[Begin Data for this exercise]

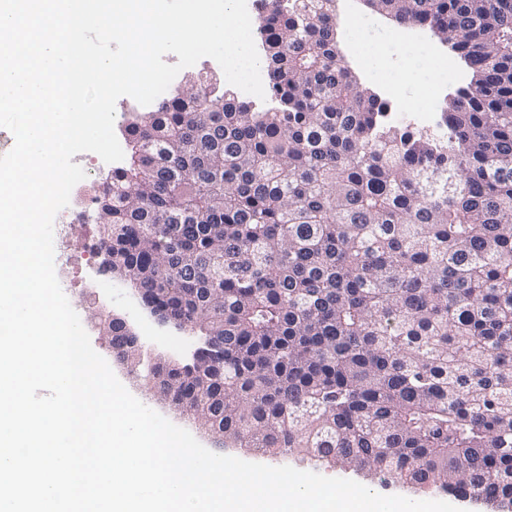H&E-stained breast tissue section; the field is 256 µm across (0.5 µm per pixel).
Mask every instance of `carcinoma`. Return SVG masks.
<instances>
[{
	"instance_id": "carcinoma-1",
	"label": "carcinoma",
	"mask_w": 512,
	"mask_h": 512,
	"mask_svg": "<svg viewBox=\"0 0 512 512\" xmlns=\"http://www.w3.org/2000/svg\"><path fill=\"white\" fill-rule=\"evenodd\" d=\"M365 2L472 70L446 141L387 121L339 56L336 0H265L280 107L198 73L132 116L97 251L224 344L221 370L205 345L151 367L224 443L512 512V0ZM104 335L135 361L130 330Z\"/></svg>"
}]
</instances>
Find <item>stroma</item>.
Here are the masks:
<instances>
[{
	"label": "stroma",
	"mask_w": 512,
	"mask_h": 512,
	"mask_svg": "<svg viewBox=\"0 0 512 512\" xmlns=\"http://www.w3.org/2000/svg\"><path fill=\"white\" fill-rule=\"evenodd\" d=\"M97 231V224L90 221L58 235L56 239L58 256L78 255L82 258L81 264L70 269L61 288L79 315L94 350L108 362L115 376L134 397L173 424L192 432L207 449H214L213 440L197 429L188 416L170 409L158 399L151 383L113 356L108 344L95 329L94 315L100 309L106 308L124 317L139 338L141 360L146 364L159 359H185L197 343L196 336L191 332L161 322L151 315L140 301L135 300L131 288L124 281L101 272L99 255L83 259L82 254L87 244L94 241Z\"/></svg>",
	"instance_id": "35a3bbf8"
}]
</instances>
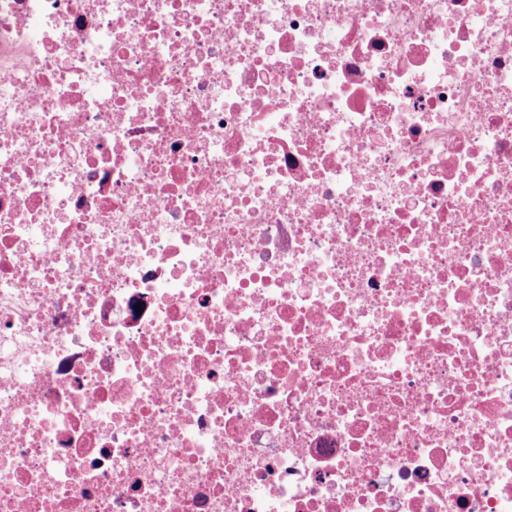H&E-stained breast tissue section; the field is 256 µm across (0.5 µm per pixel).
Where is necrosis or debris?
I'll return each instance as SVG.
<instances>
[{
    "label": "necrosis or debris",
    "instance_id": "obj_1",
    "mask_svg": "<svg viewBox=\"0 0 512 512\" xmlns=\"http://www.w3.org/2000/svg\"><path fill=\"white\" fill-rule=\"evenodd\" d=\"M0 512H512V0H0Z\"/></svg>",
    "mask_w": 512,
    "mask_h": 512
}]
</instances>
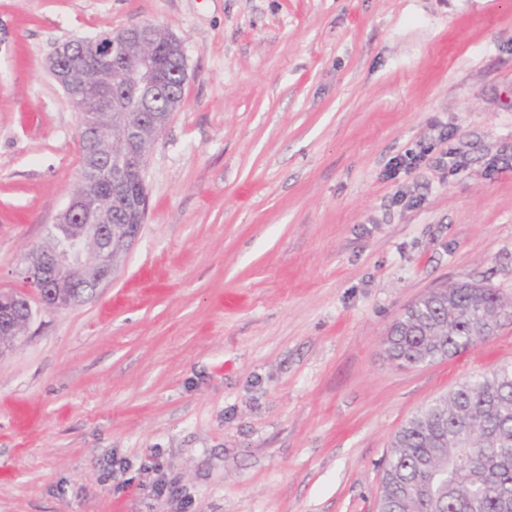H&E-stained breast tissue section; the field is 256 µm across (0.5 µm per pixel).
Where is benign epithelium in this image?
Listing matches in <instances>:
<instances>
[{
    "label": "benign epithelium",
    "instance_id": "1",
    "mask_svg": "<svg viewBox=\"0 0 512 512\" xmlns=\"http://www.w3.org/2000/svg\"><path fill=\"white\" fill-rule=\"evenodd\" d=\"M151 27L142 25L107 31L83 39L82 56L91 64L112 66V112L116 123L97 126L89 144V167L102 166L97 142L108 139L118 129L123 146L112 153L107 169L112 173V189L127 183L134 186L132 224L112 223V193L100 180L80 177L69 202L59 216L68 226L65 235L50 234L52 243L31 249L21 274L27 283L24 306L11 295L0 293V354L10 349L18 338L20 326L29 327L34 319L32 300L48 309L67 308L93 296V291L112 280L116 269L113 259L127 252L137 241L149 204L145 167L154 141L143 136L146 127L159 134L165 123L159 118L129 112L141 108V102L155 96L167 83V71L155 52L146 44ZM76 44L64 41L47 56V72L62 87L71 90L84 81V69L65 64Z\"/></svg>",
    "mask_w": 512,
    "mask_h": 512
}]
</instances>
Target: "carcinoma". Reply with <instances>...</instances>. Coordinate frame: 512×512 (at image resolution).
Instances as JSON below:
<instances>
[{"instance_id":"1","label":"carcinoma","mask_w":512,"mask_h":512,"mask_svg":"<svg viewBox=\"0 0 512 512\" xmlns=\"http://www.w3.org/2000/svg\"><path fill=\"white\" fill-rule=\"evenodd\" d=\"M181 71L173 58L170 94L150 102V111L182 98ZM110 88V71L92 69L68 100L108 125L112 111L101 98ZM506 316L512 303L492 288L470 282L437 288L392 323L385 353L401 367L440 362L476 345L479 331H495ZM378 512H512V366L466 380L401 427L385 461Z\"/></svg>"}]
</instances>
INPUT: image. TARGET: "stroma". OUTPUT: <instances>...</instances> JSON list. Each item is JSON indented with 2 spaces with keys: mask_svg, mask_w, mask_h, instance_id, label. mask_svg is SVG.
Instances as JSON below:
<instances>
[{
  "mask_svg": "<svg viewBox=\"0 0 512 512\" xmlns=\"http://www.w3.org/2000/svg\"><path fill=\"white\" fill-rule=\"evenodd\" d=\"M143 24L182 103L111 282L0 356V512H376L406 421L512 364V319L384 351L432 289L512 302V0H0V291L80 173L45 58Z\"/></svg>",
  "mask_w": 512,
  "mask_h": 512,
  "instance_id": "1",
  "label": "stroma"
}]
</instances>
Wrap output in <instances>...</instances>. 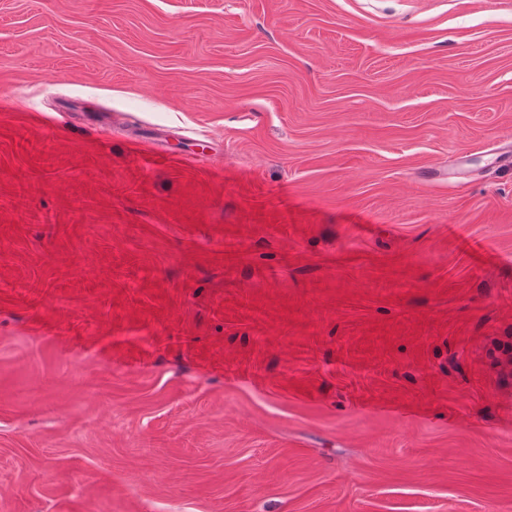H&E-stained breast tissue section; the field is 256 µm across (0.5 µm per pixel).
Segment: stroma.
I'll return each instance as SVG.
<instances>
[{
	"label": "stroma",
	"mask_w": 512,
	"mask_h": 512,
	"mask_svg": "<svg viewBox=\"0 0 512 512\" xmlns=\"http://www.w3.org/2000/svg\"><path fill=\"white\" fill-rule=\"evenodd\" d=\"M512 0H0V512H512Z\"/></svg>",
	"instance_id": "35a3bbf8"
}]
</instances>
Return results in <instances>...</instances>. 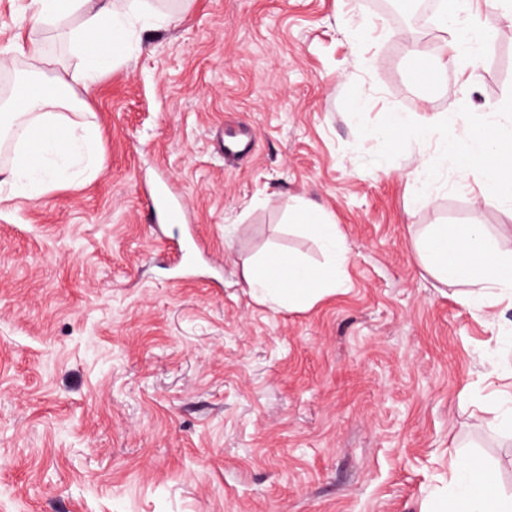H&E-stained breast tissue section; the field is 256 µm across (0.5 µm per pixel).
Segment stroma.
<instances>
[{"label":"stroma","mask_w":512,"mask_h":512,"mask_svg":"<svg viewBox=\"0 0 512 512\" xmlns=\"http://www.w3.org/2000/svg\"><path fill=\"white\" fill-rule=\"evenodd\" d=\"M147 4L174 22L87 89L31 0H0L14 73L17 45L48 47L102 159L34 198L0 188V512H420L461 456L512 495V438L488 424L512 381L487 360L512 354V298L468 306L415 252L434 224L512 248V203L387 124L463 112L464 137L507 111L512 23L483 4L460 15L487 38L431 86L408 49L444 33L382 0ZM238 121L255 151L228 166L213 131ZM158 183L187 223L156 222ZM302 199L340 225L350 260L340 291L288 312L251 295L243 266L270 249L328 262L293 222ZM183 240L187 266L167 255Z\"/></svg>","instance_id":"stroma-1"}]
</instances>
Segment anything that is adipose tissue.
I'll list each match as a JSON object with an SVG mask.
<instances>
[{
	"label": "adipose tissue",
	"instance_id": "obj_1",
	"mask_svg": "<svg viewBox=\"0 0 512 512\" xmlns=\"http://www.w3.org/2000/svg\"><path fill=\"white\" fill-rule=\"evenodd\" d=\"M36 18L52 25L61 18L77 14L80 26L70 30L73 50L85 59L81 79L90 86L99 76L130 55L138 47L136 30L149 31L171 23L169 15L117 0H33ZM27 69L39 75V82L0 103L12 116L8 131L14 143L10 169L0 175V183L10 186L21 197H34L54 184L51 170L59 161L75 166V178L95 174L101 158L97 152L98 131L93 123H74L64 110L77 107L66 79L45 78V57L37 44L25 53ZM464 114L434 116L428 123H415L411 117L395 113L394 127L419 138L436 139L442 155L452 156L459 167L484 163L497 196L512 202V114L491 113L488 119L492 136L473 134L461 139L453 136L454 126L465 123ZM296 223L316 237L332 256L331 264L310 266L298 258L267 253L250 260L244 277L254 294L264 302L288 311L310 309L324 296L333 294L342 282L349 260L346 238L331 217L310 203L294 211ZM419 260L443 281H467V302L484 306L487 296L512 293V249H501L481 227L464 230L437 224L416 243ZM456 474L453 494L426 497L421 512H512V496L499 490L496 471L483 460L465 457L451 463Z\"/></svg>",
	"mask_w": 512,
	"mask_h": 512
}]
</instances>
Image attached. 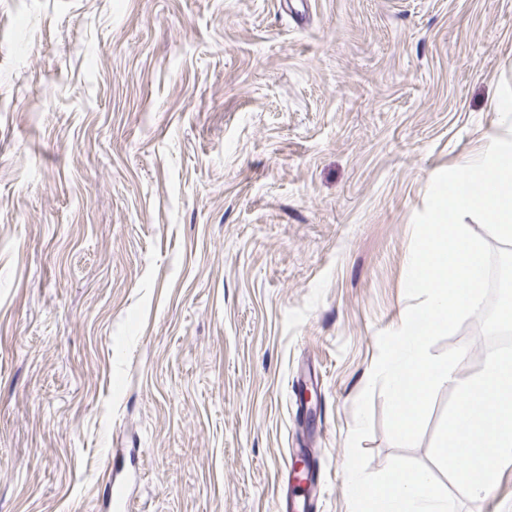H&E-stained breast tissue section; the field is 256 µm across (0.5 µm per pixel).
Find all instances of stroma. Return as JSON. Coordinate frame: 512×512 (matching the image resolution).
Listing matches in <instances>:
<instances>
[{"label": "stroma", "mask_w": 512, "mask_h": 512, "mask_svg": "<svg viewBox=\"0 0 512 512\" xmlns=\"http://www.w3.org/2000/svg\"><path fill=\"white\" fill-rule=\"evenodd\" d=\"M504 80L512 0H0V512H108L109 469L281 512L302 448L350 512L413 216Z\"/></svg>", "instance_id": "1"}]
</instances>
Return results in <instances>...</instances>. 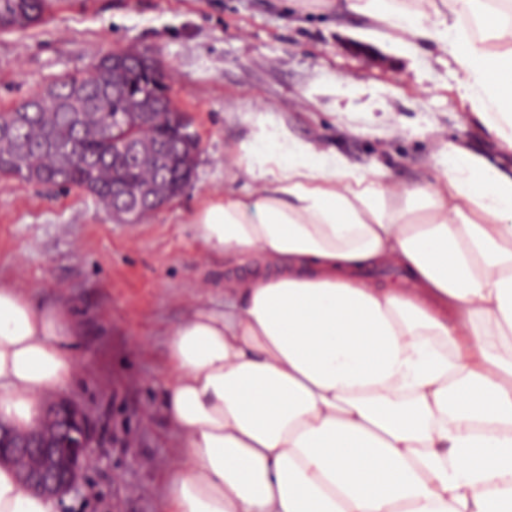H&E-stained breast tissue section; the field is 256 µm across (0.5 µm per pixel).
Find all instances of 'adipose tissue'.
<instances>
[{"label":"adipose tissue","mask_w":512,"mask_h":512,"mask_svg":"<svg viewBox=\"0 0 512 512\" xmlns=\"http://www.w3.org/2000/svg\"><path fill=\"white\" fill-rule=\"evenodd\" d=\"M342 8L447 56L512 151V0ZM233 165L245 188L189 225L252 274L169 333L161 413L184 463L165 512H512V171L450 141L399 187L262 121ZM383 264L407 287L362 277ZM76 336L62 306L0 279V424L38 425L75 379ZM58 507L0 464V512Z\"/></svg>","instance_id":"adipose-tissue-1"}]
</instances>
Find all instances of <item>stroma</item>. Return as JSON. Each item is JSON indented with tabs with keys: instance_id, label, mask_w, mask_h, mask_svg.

[End Data for this exercise]

Starting at the line with "Find all instances of 'adipose tissue'.", copy every line up to and including the last one in the entries above.

Find all instances of 'adipose tissue'.
<instances>
[{"label":"adipose tissue","mask_w":512,"mask_h":512,"mask_svg":"<svg viewBox=\"0 0 512 512\" xmlns=\"http://www.w3.org/2000/svg\"><path fill=\"white\" fill-rule=\"evenodd\" d=\"M342 8L447 56L512 151V0ZM233 165L245 188L189 225L252 274L169 333L161 413L184 463L165 512H512V171L450 141L399 187L262 121ZM383 264L407 287L362 277ZM76 336L62 306L0 279V424L38 425L75 379ZM58 507L0 464V512Z\"/></svg>","instance_id":"adipose-tissue-1"}]
</instances>
Find all instances of <item>stroma</item>. Return as JSON. Each item is JSON indented with tabs with keys: instance_id, label, mask_w, mask_h, mask_svg.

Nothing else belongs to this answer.